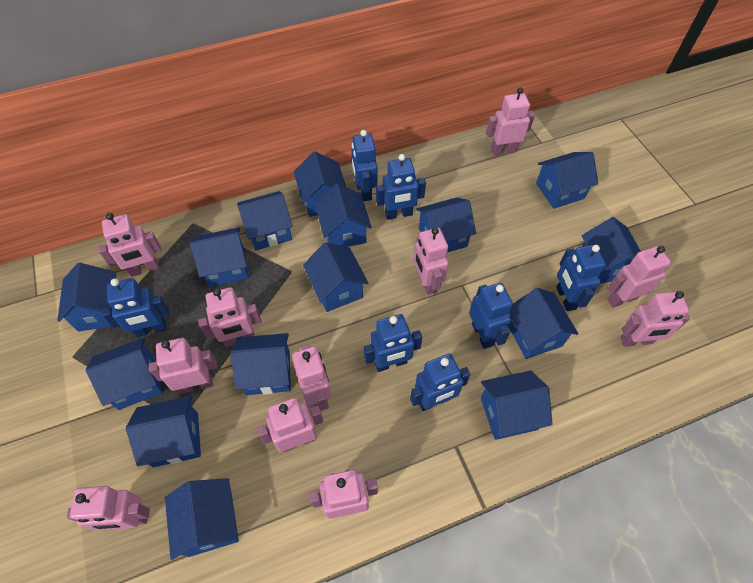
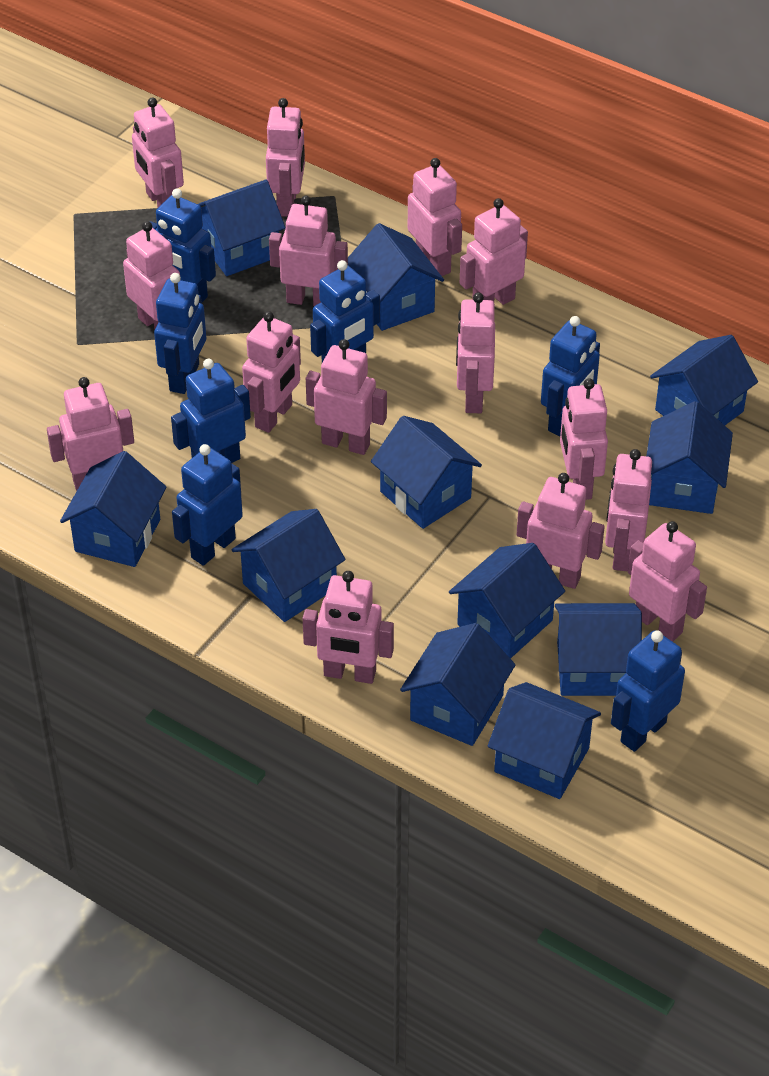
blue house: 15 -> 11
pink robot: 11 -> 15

+ + + +

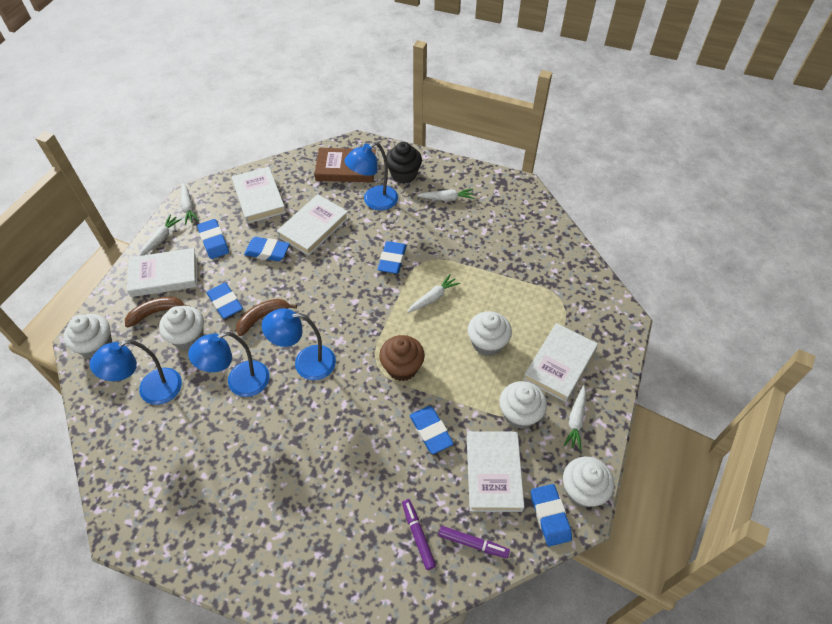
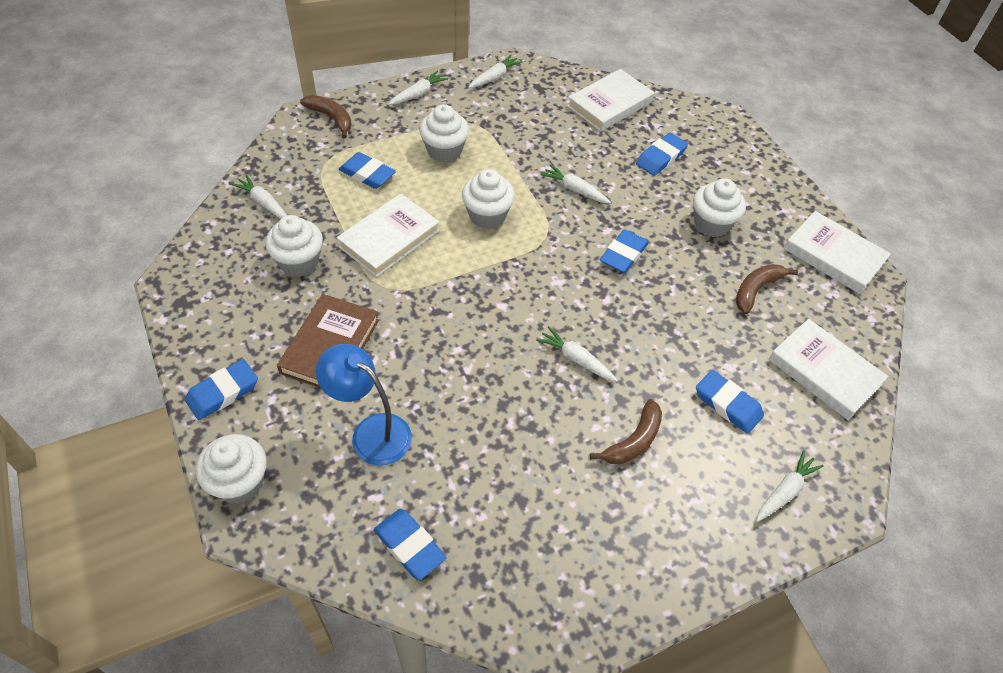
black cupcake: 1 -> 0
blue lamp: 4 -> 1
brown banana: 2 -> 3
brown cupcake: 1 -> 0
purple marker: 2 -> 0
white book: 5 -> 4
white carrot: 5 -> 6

+ + + +

## What is needed
Where the listing above reaches the line that contains "brown banana: 2 -> 3", start retyping, and finish with the line that contains "white carrot: 5 -> 6"; reproduce those lines exactly and no others.

## Written response
brown banana: 2 -> 3
brown cupcake: 1 -> 0
purple marker: 2 -> 0
white book: 5 -> 4
white carrot: 5 -> 6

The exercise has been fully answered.